→ **Task details**: Output the data that follows exactly, line for line.

(Stored data entries)
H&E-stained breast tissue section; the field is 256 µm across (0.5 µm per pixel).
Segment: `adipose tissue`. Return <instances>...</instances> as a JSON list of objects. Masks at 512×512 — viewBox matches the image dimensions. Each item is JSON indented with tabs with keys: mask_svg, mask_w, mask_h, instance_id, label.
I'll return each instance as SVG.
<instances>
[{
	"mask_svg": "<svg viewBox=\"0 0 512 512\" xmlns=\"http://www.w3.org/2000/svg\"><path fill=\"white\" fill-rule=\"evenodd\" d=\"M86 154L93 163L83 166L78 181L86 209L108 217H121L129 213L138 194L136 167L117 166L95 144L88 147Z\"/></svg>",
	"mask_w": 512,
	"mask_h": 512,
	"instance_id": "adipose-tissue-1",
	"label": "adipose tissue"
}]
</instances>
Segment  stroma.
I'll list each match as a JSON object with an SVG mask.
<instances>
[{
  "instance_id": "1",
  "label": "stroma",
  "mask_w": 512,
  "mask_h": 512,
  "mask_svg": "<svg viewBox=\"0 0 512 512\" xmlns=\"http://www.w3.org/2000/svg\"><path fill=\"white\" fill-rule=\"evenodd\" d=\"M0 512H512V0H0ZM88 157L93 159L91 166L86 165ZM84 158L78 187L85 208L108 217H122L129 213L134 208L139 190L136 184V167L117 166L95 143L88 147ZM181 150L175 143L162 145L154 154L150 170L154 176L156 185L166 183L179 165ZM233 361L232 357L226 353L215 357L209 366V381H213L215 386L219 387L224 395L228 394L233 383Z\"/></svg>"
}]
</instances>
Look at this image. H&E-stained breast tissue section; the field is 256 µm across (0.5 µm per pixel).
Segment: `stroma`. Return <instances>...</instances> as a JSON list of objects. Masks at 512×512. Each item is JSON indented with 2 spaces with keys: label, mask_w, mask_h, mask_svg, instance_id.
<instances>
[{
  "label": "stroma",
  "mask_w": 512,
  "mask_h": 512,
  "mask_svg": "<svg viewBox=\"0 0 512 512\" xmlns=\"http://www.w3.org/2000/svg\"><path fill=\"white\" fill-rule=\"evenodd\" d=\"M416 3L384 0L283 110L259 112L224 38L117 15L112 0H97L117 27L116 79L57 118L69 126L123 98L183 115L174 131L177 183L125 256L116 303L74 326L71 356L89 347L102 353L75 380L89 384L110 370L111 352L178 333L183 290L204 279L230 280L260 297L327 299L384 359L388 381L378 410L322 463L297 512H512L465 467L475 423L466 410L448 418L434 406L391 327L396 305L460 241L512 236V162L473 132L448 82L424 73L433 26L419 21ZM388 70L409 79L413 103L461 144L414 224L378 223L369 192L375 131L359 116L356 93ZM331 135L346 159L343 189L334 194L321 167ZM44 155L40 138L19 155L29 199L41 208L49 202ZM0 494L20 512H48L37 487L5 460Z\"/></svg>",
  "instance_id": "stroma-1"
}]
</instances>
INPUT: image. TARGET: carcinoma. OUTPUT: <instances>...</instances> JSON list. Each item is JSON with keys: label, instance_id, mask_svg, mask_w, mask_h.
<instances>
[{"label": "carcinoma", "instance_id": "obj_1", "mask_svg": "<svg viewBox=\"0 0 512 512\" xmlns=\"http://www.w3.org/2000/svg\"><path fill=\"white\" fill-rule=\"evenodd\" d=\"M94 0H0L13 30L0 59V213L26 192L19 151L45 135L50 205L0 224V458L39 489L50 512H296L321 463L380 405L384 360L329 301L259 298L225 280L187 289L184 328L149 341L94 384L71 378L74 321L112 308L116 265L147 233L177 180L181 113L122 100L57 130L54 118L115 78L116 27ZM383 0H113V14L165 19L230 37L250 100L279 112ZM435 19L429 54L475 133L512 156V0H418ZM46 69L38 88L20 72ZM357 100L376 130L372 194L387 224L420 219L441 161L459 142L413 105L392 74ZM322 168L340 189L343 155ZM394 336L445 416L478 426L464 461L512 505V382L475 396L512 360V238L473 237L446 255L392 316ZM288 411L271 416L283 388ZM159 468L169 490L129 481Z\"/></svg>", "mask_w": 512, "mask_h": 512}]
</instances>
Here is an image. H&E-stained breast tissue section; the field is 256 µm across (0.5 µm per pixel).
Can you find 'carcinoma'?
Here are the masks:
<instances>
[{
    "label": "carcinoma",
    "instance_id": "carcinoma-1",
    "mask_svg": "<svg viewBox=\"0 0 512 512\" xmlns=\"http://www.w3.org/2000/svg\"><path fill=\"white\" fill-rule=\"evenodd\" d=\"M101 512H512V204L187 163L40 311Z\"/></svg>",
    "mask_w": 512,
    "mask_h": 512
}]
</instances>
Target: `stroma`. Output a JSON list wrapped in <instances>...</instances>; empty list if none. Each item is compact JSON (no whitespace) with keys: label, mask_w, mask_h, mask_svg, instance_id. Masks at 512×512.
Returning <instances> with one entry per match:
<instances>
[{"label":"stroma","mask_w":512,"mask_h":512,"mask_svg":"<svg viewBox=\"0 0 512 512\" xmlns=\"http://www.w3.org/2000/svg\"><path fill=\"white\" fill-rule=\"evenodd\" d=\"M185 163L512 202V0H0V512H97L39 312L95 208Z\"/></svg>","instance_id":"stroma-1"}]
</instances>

→ **Reply to the exercise**:
H&E-stained breast tissue section; the field is 256 µm across (0.5 µm per pixel).
Segment: `adipose tissue`. Return <instances>...</instances> as a JSON list of objects. Masks at 512×512 — viewBox matches the image dimensions. Each item is JSON indented with tabs with keys: mask_svg, mask_w, mask_h, instance_id, label.
I'll return each instance as SVG.
<instances>
[{
	"mask_svg": "<svg viewBox=\"0 0 512 512\" xmlns=\"http://www.w3.org/2000/svg\"><path fill=\"white\" fill-rule=\"evenodd\" d=\"M86 154L93 163L83 166L78 181L86 209L108 217H121L129 213L138 194L136 167L117 166L95 144L88 147Z\"/></svg>",
	"mask_w": 512,
	"mask_h": 512,
	"instance_id": "adipose-tissue-1",
	"label": "adipose tissue"
}]
</instances>
Segment  stroma.
I'll list each match as a JSON object with an SVG mask.
<instances>
[{
  "instance_id": "1",
  "label": "stroma",
  "mask_w": 512,
  "mask_h": 512,
  "mask_svg": "<svg viewBox=\"0 0 512 512\" xmlns=\"http://www.w3.org/2000/svg\"><path fill=\"white\" fill-rule=\"evenodd\" d=\"M0 512H512V0H0ZM88 157L93 159L91 166L86 165ZM84 158L78 187L85 208L108 217H122L129 213L134 208L139 190L136 184V167L117 166L95 143L88 147ZM181 150L175 143L162 145L154 154L150 170L154 176L156 185L166 183L179 165ZM233 361L232 357L226 353L215 357L209 366V381H213L215 386L219 387L224 395L228 394L233 383Z\"/></svg>"
}]
</instances>
Look at this image. H&E-stained breast tissue section; the field is 256 µm across (0.5 µm per pixel).
Segment: `stroma`. Return <instances>...</instances> as a JSON list of objects. Masks at 512×512. Each item is JSON indented with 2 spaces with keys: label, mask_w, mask_h, mask_svg, instance_id.
<instances>
[{
  "label": "stroma",
  "mask_w": 512,
  "mask_h": 512,
  "mask_svg": "<svg viewBox=\"0 0 512 512\" xmlns=\"http://www.w3.org/2000/svg\"><path fill=\"white\" fill-rule=\"evenodd\" d=\"M416 3L384 0L283 110L259 112L224 38L117 15L112 0H97L117 27L116 79L57 118L69 126L123 98L183 115L174 131L177 183L125 256L116 303L74 326L71 356L89 347L102 353L75 380L89 384L110 370L111 352L178 333L183 290L204 279L230 280L260 297L327 299L384 359L388 381L378 410L322 463L297 512H512L465 467L475 423L466 410L448 418L434 406L391 327L396 305L460 241L512 236V162L473 132L448 82L424 73L433 26L419 21ZM388 70L409 79L413 103L461 144L414 224L378 223L369 192L375 131L359 116L356 93ZM331 135L346 159L343 189L334 194L321 167ZM44 155L40 138L19 155L29 199L41 208L49 202ZM0 494L20 512H48L37 487L5 460Z\"/></svg>",
  "instance_id": "stroma-1"
}]
</instances>
INPUT: image. TARGET: carcinoma. OUTPUT: <instances>...</instances> JSON list. Each item is JSON with keys: label, instance_id, mask_svg, mask_w, mask_h.
<instances>
[{"label": "carcinoma", "instance_id": "obj_1", "mask_svg": "<svg viewBox=\"0 0 512 512\" xmlns=\"http://www.w3.org/2000/svg\"><path fill=\"white\" fill-rule=\"evenodd\" d=\"M94 0H0L13 30L0 59V213L26 192L19 151L45 135L50 205L0 224V458L39 489L50 512H296L321 463L380 405L384 360L329 301L259 298L225 280L187 289L184 328L149 341L94 384L71 378L74 321L112 308L116 265L147 233L177 180L181 113L122 100L57 130L54 118L115 78L116 27ZM383 0H113V14L165 19L230 37L250 100L279 112ZM435 19L429 54L475 133L512 156V0H418ZM46 69L38 88L20 72ZM357 100L376 130L372 194L387 224L420 219L441 161L459 142L413 105L392 74ZM322 168L340 189L343 155ZM394 336L445 416L478 426L464 461L512 505V382L475 396L512 360V238L473 237L446 255L392 316ZM288 411L271 416L283 388ZM159 468L169 490L129 481Z\"/></svg>", "mask_w": 512, "mask_h": 512}]
</instances>
Here is an image. H&E-stained breast tissue section; the field is 256 µm across (0.5 µm per pixel).
Can you find 'carcinoma'?
Here are the masks:
<instances>
[{
    "label": "carcinoma",
    "instance_id": "carcinoma-1",
    "mask_svg": "<svg viewBox=\"0 0 512 512\" xmlns=\"http://www.w3.org/2000/svg\"><path fill=\"white\" fill-rule=\"evenodd\" d=\"M101 512H512V204L187 163L40 311Z\"/></svg>",
    "mask_w": 512,
    "mask_h": 512
}]
</instances>
Target: `stroma`. Output a JSON list wrapped in <instances>...</instances>; empty list if none. Each item is compact JSON (no whitespace) with keys: label, mask_w, mask_h, mask_svg, instance_id. Masks at 512×512.
Returning <instances> with one entry per match:
<instances>
[{"label":"stroma","mask_w":512,"mask_h":512,"mask_svg":"<svg viewBox=\"0 0 512 512\" xmlns=\"http://www.w3.org/2000/svg\"><path fill=\"white\" fill-rule=\"evenodd\" d=\"M185 163L512 202V0H0V512H97L39 312L95 208Z\"/></svg>","instance_id":"stroma-1"}]
</instances>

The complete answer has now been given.